WHAT IS EXPECTED - Exact copies of the lines from the one holding "C5: 220nF (N8, N25) -> 220nF (GND, N8)" through the last line of the entries below are to be printed, with pictures omitted.

═════ WORKING DATA

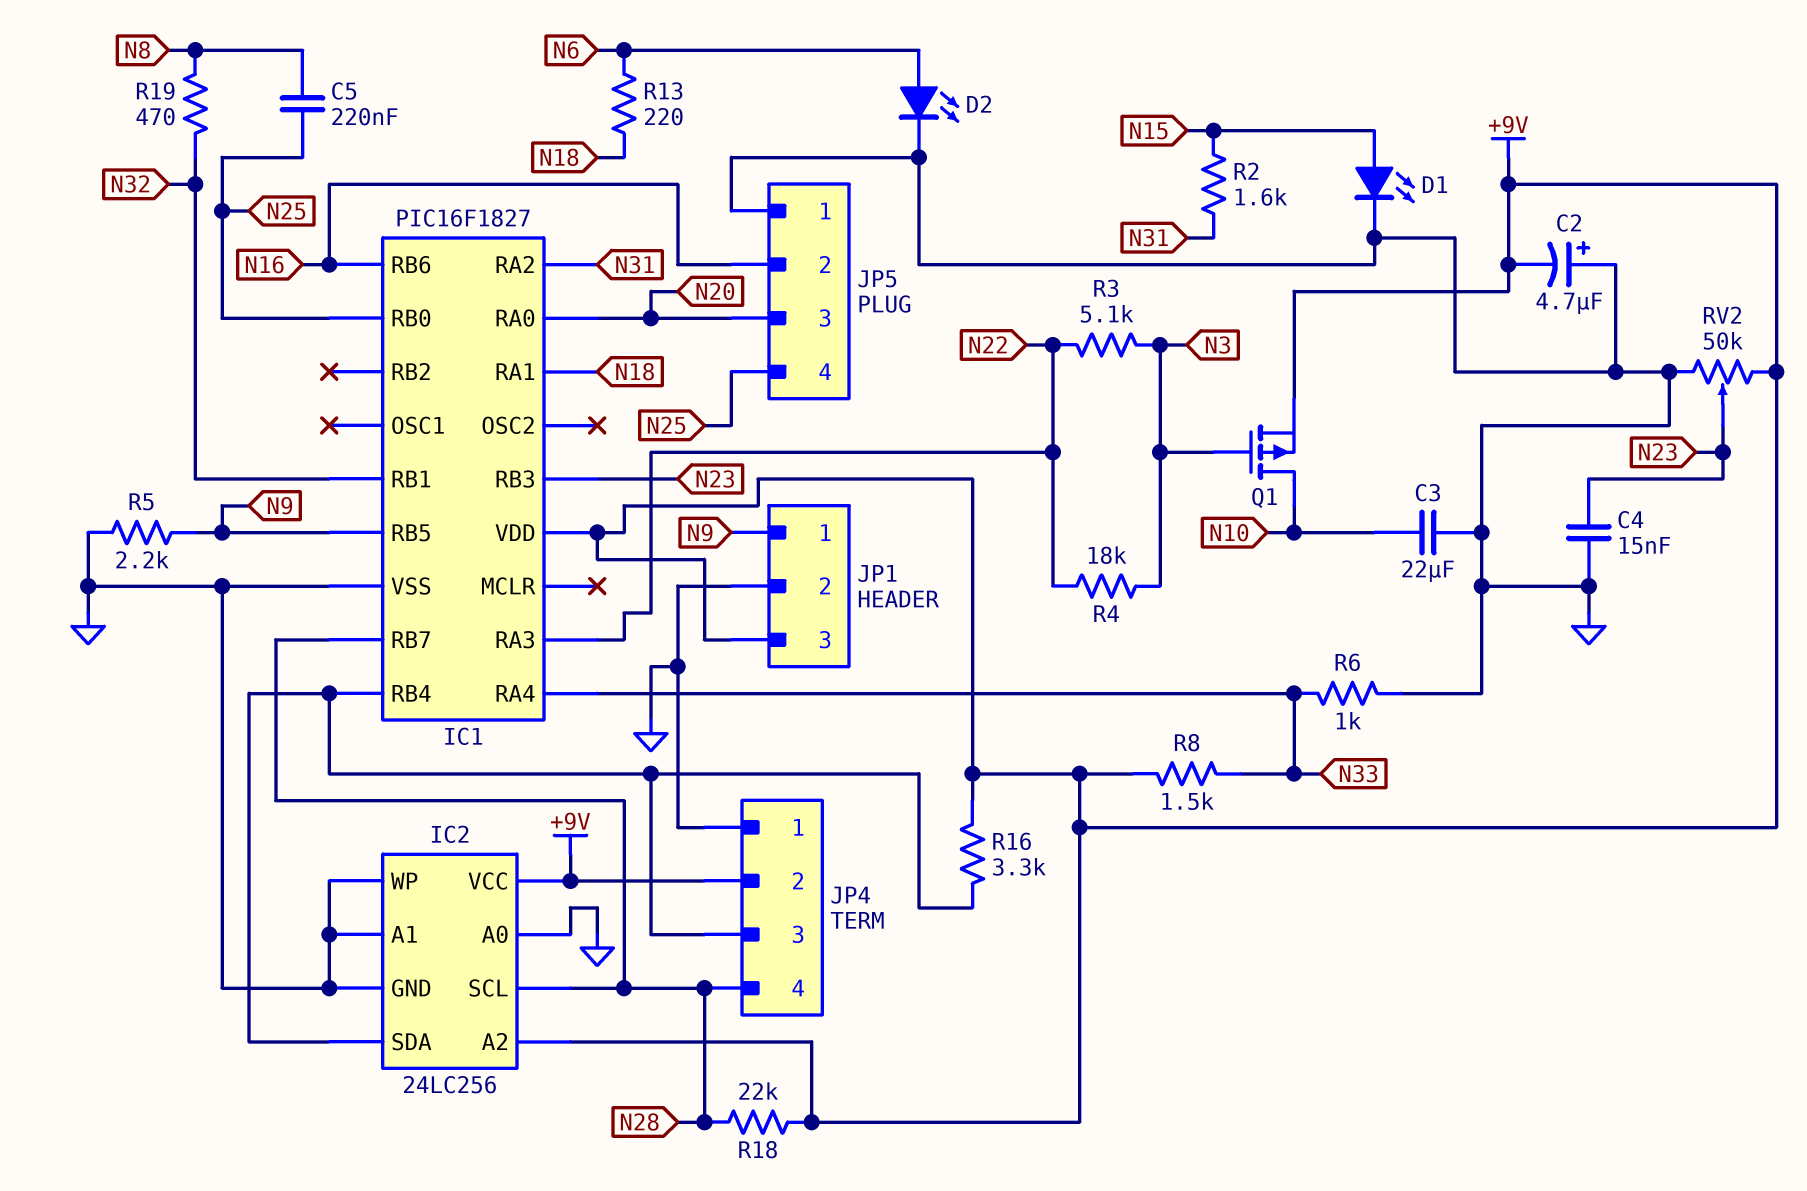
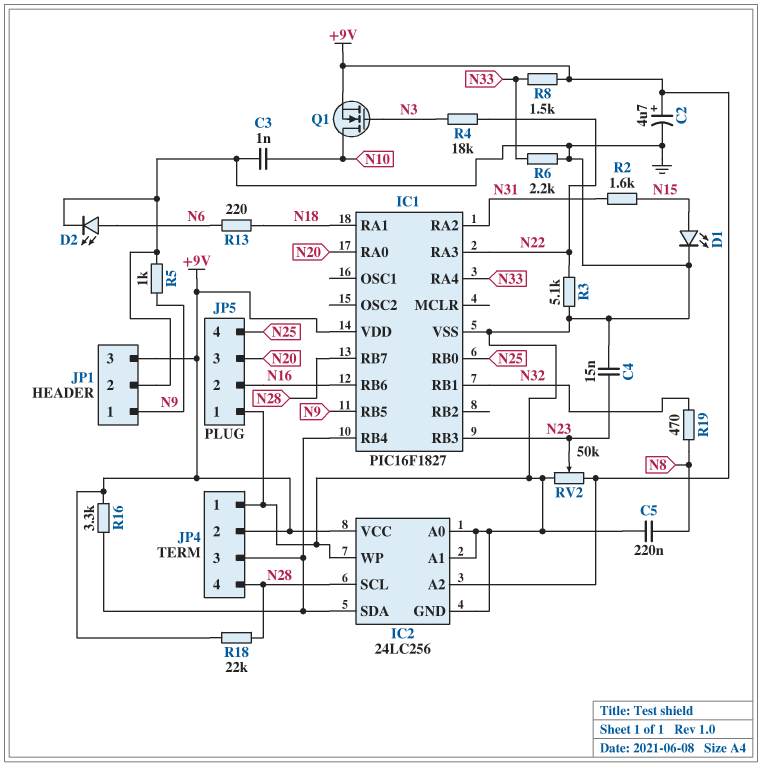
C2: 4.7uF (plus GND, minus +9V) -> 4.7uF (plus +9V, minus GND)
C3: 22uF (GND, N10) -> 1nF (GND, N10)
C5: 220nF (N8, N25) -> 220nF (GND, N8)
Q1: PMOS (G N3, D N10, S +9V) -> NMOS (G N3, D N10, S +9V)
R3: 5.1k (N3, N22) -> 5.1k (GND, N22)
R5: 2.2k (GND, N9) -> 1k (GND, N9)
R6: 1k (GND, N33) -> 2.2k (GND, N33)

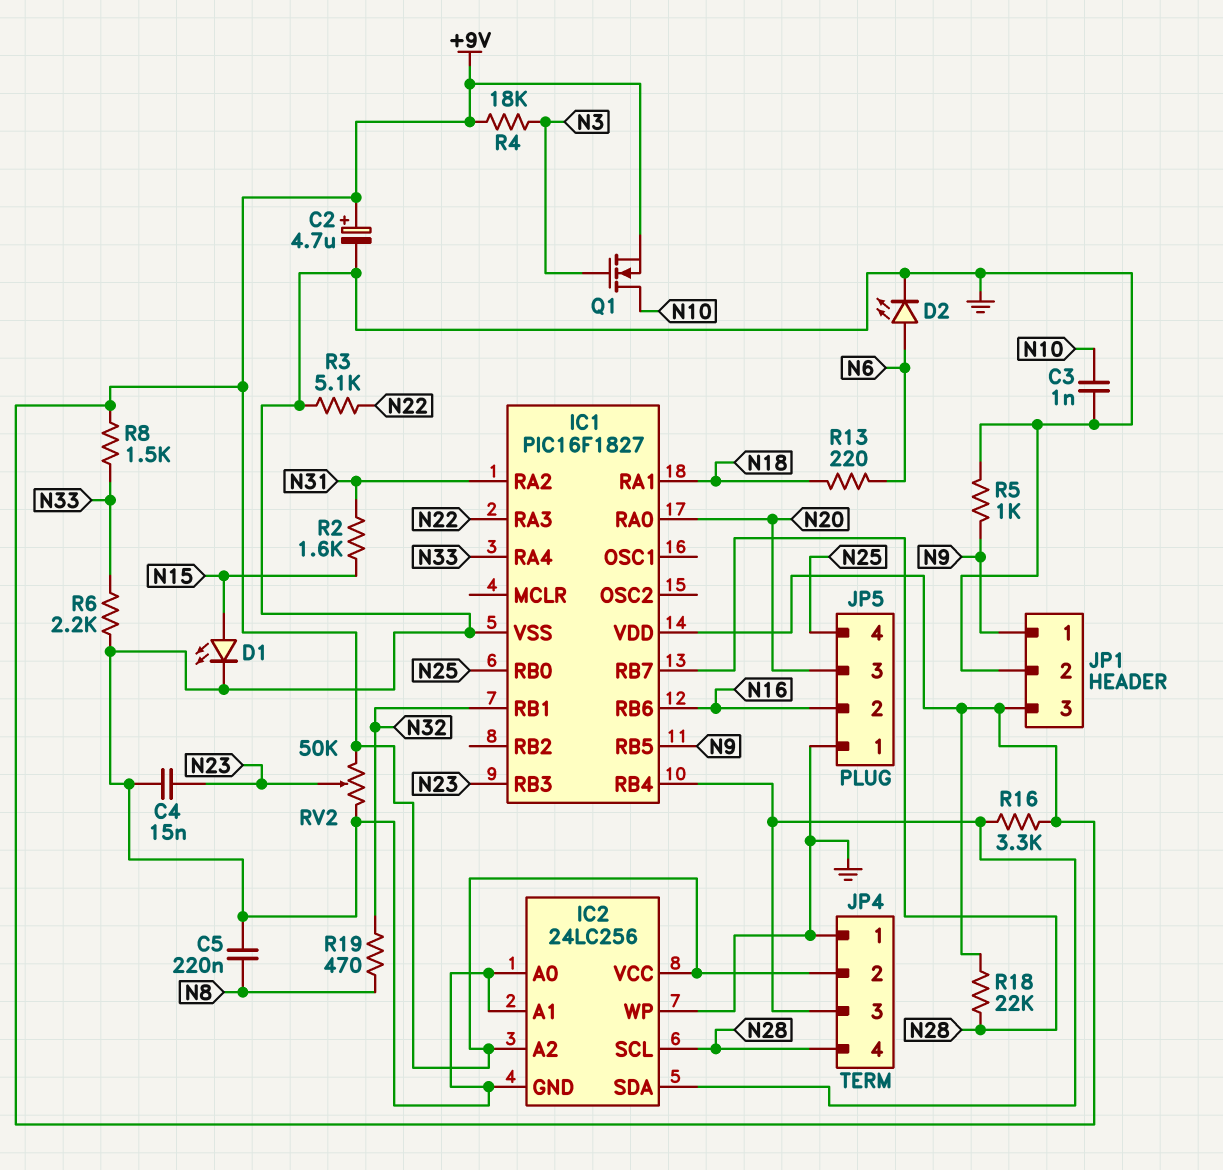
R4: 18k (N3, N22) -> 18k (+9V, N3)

══════════

EXERCISE OUTPUT -
C5: 220nF (N8, N25) -> 220nF (GND, N8)
Q1: PMOS (G N3, D N10, S +9V) -> NMOS (G N3, D N10, S +9V)
R3: 5.1k (N3, N22) -> 5.1k (GND, N22)
R5: 2.2k (GND, N9) -> 1k (GND, N9)
R6: 1k (GND, N33) -> 2.2k (GND, N33)

R4: 18k (N3, N22) -> 18k (+9V, N3)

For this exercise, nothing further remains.